Activity: Before you finish, make sure every line below has been written out exactly.

Records drawn from a dataset:
_ _ _
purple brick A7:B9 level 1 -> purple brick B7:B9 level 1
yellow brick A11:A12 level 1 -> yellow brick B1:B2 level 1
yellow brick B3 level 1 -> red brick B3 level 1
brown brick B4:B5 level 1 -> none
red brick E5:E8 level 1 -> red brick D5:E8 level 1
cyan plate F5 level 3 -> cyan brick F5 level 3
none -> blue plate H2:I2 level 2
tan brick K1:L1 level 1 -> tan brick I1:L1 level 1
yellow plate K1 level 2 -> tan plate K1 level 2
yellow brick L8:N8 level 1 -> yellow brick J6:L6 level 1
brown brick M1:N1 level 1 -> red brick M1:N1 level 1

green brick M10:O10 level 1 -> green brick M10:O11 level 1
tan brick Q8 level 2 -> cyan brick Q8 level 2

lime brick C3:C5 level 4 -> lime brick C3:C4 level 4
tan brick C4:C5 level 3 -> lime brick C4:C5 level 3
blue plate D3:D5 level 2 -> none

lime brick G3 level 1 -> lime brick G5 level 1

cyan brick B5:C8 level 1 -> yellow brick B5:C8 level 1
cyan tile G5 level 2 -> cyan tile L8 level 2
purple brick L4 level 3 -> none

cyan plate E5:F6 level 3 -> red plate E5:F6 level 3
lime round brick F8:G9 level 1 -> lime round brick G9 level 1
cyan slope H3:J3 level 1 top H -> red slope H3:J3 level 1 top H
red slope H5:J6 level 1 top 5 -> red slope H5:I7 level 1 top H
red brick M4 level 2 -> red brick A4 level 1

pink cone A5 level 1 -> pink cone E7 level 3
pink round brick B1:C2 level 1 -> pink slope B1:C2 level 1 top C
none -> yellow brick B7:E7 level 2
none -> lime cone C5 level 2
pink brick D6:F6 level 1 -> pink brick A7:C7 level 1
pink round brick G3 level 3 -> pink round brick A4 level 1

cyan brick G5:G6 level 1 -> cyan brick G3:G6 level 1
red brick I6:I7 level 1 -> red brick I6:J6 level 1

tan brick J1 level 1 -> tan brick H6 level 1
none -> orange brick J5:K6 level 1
_ _ _
Solution to the exercise:
purple brick A7:B9 level 1 -> purple brick B7:B9 level 1
yellow brick A11:A12 level 1 -> yellow brick B1:B2 level 1
yellow brick B3 level 1 -> red brick B3 level 1
brown brick B4:B5 level 1 -> none
red brick E5:E8 level 1 -> red brick D5:E8 level 1
cyan plate F5 level 3 -> cyan brick F5 level 3
none -> blue plate H2:I2 level 2
tan brick K1:L1 level 1 -> tan brick I1:L1 level 1
yellow plate K1 level 2 -> tan plate K1 level 2
yellow brick L8:N8 level 1 -> yellow brick J6:L6 level 1
brown brick M1:N1 level 1 -> red brick M1:N1 level 1

green brick M10:O10 level 1 -> green brick M10:O11 level 1
tan brick Q8 level 2 -> cyan brick Q8 level 2

lime brick C3:C5 level 4 -> lime brick C3:C4 level 4
tan brick C4:C5 level 3 -> lime brick C4:C5 level 3
blue plate D3:D5 level 2 -> none

lime brick G3 level 1 -> lime brick G5 level 1

cyan brick B5:C8 level 1 -> yellow brick B5:C8 level 1
cyan tile G5 level 2 -> cyan tile L8 level 2
purple brick L4 level 3 -> none

cyan plate E5:F6 level 3 -> red plate E5:F6 level 3
lime round brick F8:G9 level 1 -> lime round brick G9 level 1
cyan slope H3:J3 level 1 top H -> red slope H3:J3 level 1 top H
red slope H5:J6 level 1 top 5 -> red slope H5:I7 level 1 top H
red brick M4 level 2 -> red brick A4 level 1

pink cone A5 level 1 -> pink cone E7 level 3
pink round brick B1:C2 level 1 -> pink slope B1:C2 level 1 top C
none -> yellow brick B7:E7 level 2
none -> lime cone C5 level 2
pink brick D6:F6 level 1 -> pink brick A7:C7 level 1
pink round brick G3 level 3 -> pink round brick A4 level 1

cyan brick G5:G6 level 1 -> cyan brick G3:G6 level 1
red brick I6:I7 level 1 -> red brick I6:J6 level 1

tan brick J1 level 1 -> tan brick H6 level 1
none -> orange brick J5:K6 level 1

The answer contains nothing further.